Stored items from a collection
::::::::

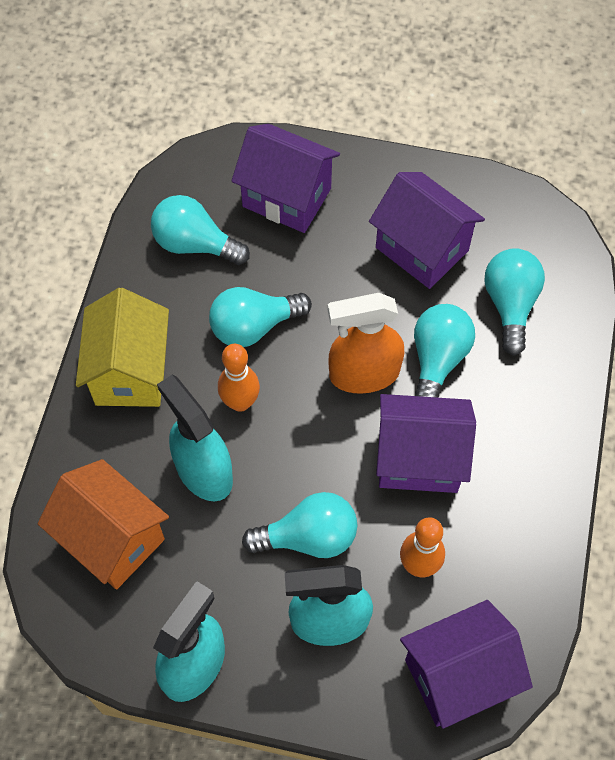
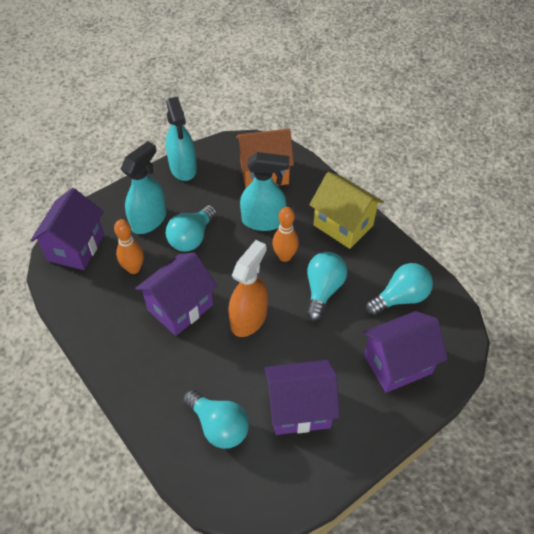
camera: 130 degrees right, 10 degrees down
turquoise light bulb [414,304,475,398] -> none

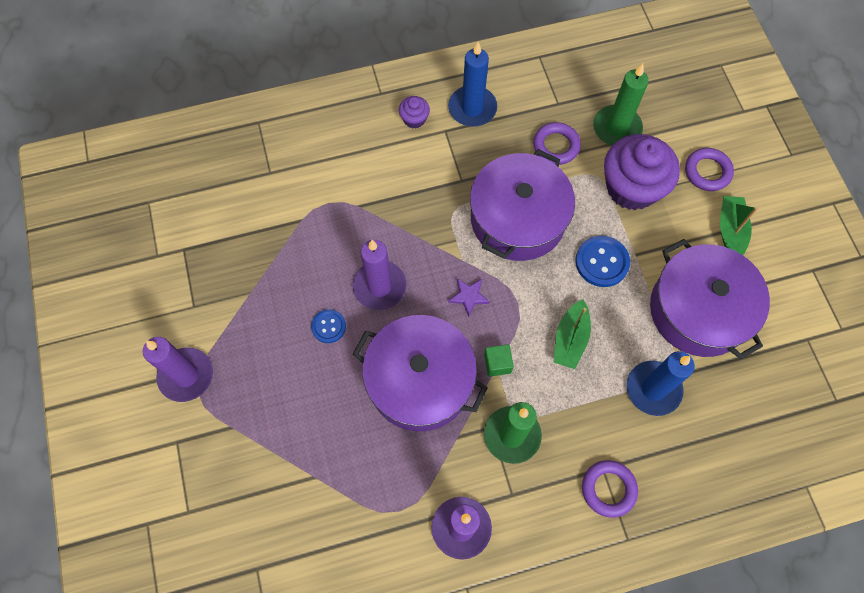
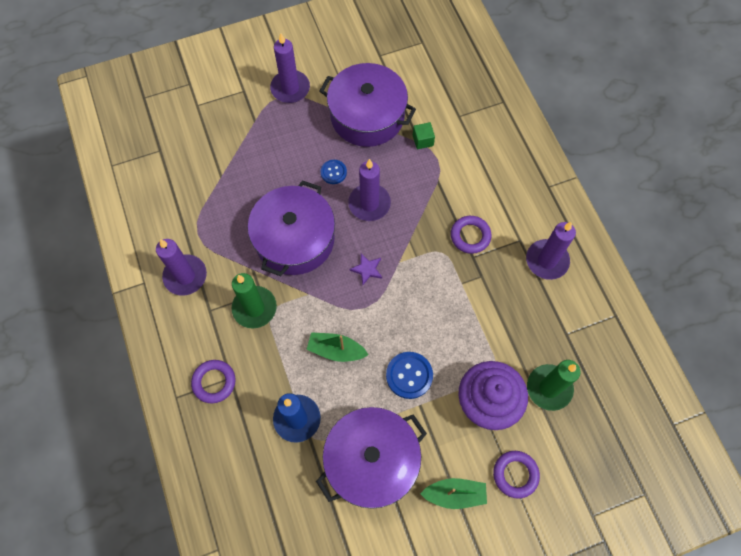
camera: 85 degrees right, 0 degrees up
purple cupcake [399,96,430,129] -> none
blue candle [448,42,497,127] -> purple candle [526,222,576,280]
purple pot [470,149,575,261] -> purple pot moved to [320,63,416,147]
green cube [484,344,514,377] -> green cube moved to [413,122,435,149]
purple ring [533,122,581,165] -> purple ring moved to [451,216,491,254]

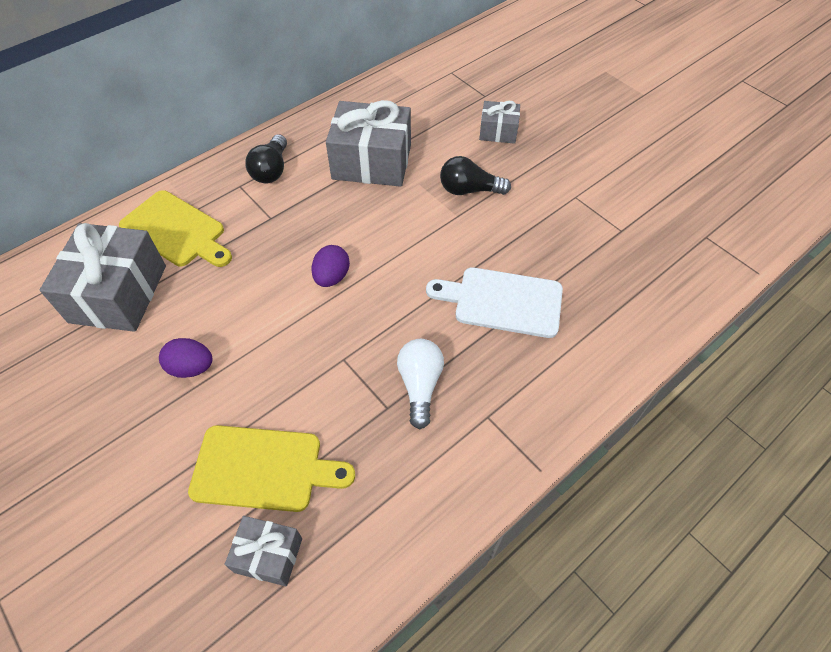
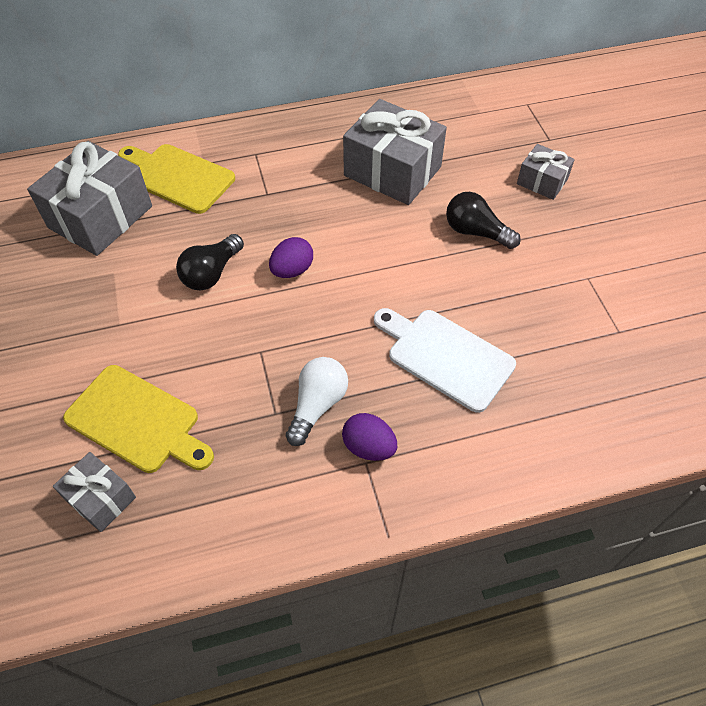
camera: 25 degrees right, 0 degrees up
yellow cutting board [119,190,232,267] -> yellow cutting board turned 150 degrees clockwise [118,144,235,214]
purple egg [159,338,213,378] -> purple egg moved to [342,413,397,461]
black light bulb [245,134,287,183] -> black light bulb moved to [176,234,244,290]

::::::::

- **WHAT YOU HAVE TO DO**
Show the lines above with "right".

- **RESPONSE AREA**
camera: 130 degrees right, 10 degrees down
camera: 85 degrees right, 0 degrees up
camera: 25 degrees right, 0 degrees up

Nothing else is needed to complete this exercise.